**Exercise prompt**
When you transcribe the entries, reproduce every character and exclude the images.

**Data**
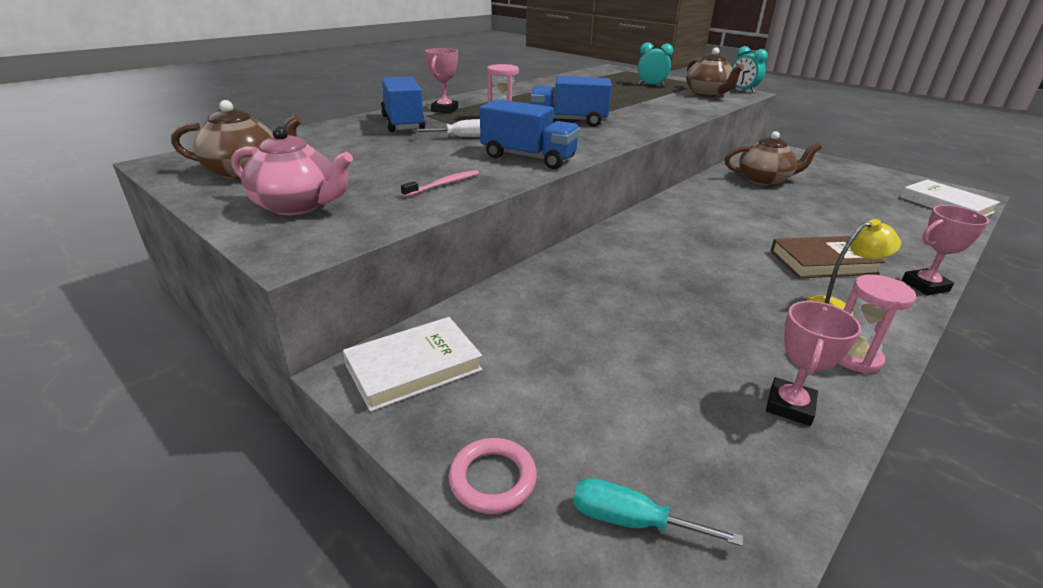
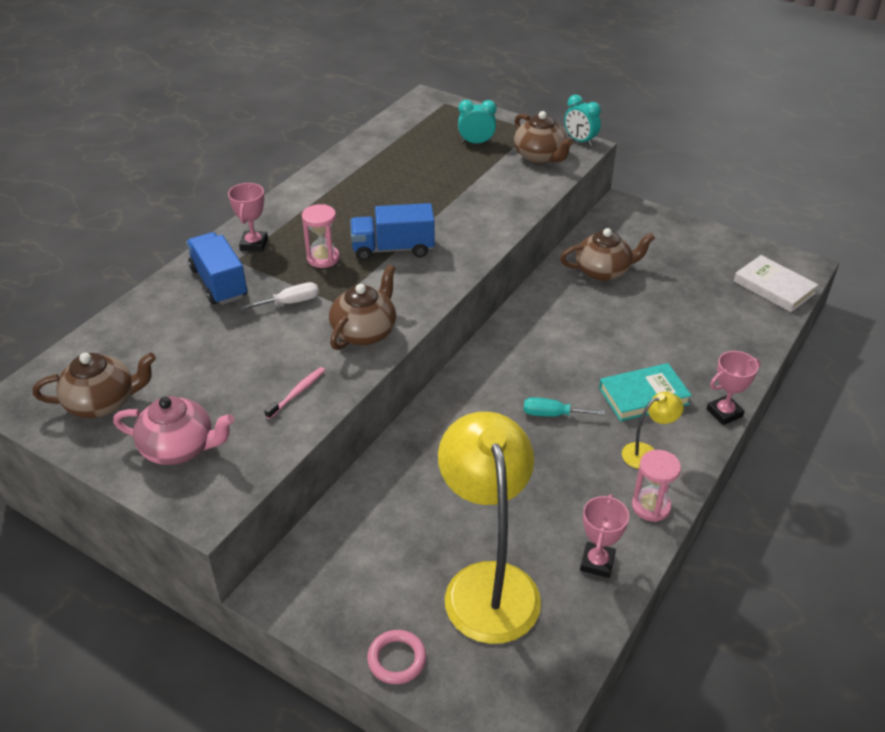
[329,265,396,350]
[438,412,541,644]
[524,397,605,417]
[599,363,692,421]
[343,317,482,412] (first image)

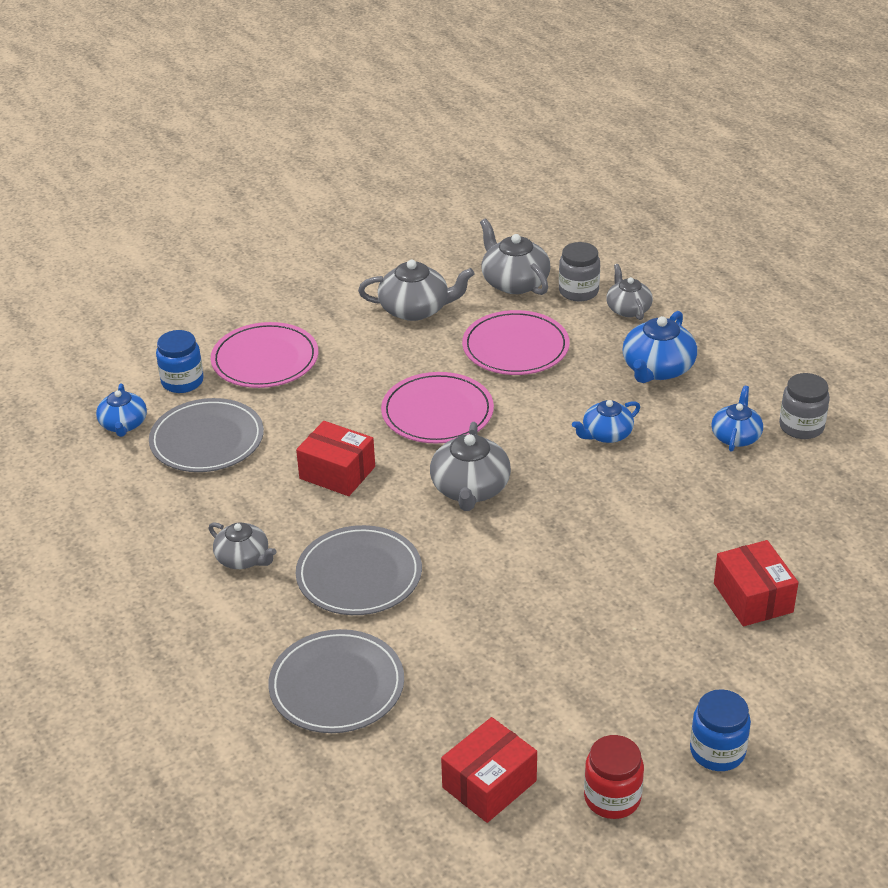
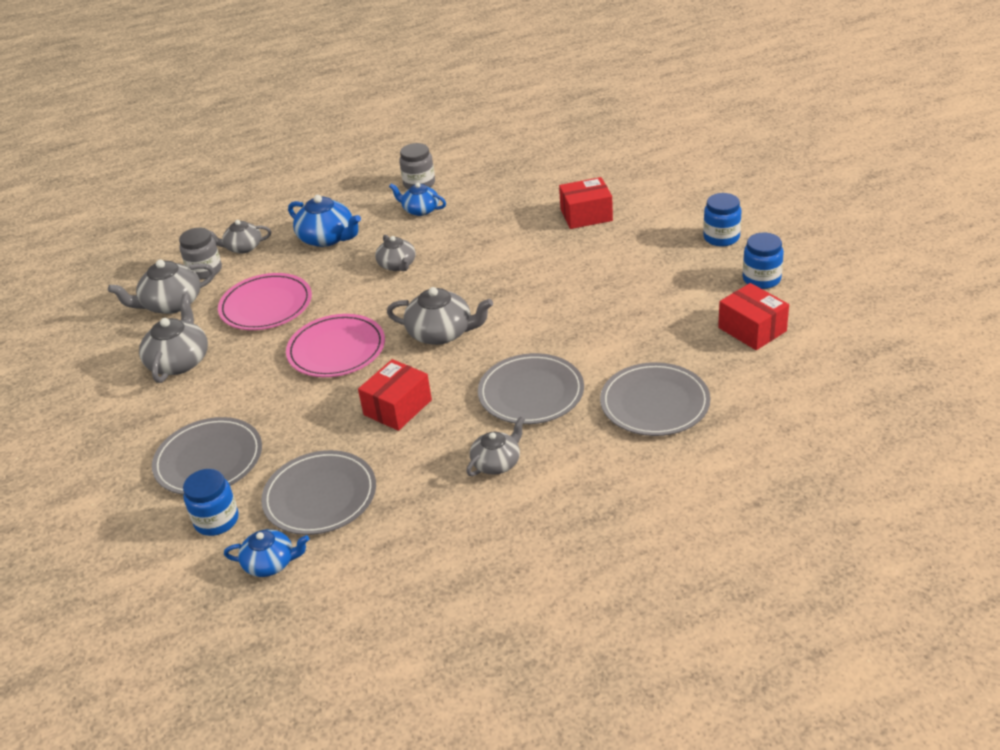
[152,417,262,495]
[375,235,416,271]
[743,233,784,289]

**Answer space**
[329,265,396,350]
[438,412,541,644]
[524,397,605,417]
[599,363,692,421]
[343,317,482,412] (first image)

[152,417,262,495]
[375,235,416,271]
[743,233,784,289]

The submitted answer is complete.